Data records:
────────

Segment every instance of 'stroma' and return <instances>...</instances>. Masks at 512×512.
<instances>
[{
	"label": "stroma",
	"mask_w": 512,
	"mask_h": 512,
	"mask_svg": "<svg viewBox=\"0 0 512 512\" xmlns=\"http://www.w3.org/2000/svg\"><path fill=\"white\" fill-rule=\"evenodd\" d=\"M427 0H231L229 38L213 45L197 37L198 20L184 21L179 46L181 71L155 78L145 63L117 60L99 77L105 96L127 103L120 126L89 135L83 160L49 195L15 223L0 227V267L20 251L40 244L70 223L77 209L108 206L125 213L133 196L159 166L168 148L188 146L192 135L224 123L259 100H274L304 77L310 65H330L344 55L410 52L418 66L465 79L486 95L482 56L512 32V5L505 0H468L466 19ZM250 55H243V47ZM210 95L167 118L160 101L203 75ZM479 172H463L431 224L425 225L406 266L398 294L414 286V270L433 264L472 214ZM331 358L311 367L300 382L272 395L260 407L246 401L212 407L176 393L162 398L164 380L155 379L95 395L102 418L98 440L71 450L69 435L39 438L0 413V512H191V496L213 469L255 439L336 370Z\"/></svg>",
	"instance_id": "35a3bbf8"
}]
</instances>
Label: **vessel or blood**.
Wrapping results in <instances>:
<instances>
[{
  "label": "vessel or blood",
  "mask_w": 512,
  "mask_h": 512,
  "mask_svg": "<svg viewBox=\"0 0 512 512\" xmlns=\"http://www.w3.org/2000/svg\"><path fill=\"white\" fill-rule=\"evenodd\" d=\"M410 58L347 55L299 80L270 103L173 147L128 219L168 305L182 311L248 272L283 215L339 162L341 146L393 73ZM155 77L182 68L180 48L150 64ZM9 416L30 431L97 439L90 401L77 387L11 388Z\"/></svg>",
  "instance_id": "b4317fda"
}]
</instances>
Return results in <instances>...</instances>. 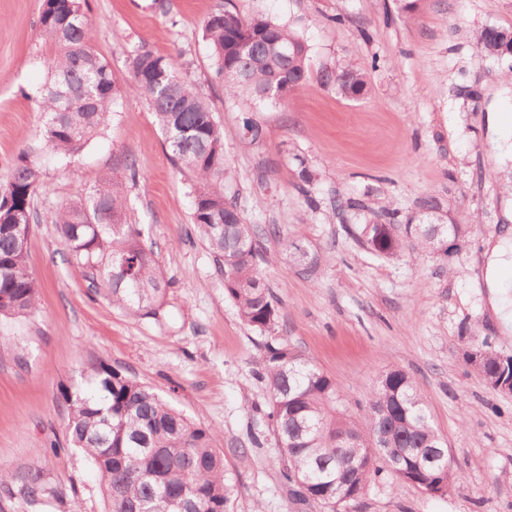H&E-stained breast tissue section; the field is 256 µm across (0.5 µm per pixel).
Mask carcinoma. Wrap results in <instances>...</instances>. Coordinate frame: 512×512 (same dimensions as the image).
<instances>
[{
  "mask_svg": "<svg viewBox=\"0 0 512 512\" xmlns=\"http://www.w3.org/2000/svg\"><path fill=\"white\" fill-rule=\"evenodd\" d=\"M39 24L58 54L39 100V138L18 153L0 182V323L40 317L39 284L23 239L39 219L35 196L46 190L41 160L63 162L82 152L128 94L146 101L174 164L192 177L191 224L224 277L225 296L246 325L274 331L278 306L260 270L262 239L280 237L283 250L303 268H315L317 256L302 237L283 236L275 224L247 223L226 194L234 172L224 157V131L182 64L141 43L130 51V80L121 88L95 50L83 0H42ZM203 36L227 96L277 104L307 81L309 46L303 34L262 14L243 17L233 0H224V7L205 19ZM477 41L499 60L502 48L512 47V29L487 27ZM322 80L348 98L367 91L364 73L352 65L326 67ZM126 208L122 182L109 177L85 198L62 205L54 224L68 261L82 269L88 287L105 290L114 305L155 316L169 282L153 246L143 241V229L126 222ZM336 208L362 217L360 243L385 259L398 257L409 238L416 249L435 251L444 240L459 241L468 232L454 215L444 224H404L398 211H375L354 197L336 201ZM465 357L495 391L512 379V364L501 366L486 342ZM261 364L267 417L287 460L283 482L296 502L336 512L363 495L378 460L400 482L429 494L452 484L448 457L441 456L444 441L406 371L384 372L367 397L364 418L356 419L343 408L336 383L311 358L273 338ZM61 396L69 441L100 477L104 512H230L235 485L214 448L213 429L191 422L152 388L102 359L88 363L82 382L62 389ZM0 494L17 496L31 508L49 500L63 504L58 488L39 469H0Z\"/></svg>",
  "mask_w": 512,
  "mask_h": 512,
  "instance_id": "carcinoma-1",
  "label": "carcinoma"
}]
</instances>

────────

The task:
In how many lines does the word "carcinoma" appear? Respond with the number alone.

Output of the task:
3